---------- Source records ----------

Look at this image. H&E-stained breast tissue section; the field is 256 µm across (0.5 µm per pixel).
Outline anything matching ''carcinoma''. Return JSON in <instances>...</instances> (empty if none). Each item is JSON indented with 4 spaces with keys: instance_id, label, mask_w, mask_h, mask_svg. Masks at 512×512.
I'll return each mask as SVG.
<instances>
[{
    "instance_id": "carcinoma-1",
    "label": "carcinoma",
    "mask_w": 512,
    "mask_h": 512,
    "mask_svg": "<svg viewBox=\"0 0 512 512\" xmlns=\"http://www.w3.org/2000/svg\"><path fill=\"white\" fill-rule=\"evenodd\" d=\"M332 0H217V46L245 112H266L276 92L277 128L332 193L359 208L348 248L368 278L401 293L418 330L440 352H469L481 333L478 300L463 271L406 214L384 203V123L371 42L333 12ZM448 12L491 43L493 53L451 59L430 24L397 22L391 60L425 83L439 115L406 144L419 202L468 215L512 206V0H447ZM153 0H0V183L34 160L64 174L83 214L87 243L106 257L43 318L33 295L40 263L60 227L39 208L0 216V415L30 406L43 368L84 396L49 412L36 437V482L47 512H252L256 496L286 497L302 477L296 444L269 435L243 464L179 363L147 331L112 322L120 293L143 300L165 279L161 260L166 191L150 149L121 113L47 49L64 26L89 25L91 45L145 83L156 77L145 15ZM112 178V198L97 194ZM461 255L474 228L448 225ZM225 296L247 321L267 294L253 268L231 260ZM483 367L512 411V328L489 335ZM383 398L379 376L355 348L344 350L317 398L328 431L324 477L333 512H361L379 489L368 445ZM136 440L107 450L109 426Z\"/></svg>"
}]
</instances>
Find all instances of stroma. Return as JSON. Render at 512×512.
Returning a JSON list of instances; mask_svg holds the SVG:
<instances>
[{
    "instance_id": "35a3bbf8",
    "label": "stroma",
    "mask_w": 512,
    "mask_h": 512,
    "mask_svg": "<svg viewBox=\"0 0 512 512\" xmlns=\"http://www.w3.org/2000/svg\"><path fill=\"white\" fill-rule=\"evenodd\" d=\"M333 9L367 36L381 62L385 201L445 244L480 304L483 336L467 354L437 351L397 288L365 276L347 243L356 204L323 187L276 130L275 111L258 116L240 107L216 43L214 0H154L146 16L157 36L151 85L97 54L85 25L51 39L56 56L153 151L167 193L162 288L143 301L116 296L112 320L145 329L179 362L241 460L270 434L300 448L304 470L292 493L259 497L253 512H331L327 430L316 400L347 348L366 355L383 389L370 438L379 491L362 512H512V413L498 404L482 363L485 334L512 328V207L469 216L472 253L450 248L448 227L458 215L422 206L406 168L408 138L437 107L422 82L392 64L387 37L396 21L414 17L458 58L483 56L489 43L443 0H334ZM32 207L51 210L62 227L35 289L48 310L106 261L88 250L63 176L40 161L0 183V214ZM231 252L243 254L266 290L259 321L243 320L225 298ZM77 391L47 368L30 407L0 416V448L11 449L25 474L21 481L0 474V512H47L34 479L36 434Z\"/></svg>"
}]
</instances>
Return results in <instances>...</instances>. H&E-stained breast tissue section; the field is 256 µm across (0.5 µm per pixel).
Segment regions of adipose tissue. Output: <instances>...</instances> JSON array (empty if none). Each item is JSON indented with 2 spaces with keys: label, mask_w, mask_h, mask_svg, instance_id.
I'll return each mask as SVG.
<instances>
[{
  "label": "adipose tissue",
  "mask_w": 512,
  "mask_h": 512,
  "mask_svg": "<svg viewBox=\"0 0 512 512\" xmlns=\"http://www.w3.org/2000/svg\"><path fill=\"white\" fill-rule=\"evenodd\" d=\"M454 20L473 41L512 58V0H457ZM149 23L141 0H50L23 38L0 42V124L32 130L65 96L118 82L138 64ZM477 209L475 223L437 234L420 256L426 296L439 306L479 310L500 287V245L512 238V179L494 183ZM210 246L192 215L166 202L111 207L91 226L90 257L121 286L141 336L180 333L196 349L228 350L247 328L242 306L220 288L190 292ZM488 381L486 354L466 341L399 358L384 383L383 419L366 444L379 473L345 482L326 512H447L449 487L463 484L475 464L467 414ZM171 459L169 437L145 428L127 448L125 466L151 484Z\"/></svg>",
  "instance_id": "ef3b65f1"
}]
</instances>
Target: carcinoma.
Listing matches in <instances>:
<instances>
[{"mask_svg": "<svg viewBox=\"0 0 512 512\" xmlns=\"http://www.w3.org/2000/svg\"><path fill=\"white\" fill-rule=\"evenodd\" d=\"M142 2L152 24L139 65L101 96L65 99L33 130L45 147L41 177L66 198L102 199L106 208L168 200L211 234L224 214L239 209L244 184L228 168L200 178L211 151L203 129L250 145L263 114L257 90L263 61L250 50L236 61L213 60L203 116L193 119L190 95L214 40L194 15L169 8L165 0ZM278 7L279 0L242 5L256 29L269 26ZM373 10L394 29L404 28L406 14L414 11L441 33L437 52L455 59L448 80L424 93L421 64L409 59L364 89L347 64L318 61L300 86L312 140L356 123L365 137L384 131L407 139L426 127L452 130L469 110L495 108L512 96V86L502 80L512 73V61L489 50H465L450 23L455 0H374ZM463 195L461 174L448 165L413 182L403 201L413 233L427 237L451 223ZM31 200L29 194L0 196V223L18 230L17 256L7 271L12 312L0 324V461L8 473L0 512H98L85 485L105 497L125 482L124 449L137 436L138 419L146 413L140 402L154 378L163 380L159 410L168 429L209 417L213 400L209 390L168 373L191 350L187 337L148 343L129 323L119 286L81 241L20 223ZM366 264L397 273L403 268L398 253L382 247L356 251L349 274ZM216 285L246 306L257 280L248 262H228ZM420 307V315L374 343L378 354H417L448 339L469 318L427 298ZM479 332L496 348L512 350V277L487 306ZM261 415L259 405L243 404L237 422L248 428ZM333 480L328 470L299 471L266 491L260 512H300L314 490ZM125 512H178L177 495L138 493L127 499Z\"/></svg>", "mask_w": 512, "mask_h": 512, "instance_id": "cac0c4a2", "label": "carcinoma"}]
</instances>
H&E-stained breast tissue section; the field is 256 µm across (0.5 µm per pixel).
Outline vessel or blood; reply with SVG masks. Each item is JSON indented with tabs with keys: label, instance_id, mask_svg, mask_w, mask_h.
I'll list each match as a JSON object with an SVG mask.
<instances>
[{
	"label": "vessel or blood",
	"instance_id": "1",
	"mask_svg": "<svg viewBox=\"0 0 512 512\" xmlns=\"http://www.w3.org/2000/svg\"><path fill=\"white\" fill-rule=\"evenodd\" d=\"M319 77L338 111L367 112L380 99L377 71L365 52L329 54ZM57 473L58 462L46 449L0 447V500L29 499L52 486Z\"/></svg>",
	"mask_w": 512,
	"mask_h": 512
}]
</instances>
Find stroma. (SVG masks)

----------

(Objective):
Reply with only the number of lines in the material above where the string "stained" appears.

(Exercise response):
3